Collected data ▸
[Start of Attachment]

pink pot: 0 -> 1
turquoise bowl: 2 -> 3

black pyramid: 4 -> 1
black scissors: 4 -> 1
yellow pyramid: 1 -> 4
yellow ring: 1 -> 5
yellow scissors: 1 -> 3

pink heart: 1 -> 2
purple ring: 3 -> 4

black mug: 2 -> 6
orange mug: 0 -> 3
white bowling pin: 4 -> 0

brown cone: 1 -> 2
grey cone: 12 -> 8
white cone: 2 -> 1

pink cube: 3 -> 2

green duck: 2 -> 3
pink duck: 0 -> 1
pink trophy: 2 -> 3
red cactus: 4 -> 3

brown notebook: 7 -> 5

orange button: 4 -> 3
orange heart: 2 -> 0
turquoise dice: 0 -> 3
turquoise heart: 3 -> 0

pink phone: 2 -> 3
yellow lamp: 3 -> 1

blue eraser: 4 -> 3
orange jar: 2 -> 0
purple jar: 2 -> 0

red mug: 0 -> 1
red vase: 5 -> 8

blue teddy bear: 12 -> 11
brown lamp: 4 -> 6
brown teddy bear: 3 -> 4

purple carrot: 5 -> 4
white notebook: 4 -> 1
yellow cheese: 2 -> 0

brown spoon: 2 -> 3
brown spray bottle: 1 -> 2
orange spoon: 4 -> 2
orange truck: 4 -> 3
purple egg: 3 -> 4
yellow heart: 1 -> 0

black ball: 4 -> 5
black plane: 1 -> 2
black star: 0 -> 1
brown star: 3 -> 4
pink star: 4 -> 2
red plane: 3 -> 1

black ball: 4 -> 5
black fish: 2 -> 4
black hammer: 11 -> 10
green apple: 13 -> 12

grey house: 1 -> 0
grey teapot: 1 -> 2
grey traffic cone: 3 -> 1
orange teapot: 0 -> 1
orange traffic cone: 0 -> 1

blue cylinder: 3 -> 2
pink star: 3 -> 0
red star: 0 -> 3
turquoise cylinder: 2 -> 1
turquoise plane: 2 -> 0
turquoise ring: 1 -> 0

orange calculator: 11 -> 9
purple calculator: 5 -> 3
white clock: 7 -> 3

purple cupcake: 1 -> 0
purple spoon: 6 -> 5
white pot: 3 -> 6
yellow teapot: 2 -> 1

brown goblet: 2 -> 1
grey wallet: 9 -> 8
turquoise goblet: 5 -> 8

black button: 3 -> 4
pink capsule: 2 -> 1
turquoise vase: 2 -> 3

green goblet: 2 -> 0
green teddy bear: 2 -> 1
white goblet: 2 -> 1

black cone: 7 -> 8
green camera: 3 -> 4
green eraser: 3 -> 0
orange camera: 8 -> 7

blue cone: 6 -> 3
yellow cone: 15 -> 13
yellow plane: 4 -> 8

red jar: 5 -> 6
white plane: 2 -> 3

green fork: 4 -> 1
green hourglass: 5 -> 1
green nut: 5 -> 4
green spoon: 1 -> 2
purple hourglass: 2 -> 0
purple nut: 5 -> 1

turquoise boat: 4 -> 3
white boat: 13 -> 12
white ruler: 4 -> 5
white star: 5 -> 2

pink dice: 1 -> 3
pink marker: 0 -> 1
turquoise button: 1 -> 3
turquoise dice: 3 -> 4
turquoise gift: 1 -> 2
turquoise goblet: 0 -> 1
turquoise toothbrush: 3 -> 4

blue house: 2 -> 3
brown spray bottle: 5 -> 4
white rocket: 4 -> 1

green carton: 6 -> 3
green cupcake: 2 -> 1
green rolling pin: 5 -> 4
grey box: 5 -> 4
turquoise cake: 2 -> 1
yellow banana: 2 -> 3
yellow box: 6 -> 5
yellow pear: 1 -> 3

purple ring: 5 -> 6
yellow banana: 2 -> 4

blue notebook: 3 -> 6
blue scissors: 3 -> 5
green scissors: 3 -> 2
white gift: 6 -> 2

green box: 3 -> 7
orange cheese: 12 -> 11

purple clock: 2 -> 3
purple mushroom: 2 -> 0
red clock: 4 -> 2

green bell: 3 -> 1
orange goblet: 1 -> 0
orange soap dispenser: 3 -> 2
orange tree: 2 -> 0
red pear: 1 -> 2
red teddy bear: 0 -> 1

[End of Attachment]

TASK TO CARRY OUT ▸
From the entries above, pull out each line that includes "bottle".

ANSWER SPACE ▸
brown spray bottle: 1 -> 2
brown spray bottle: 5 -> 4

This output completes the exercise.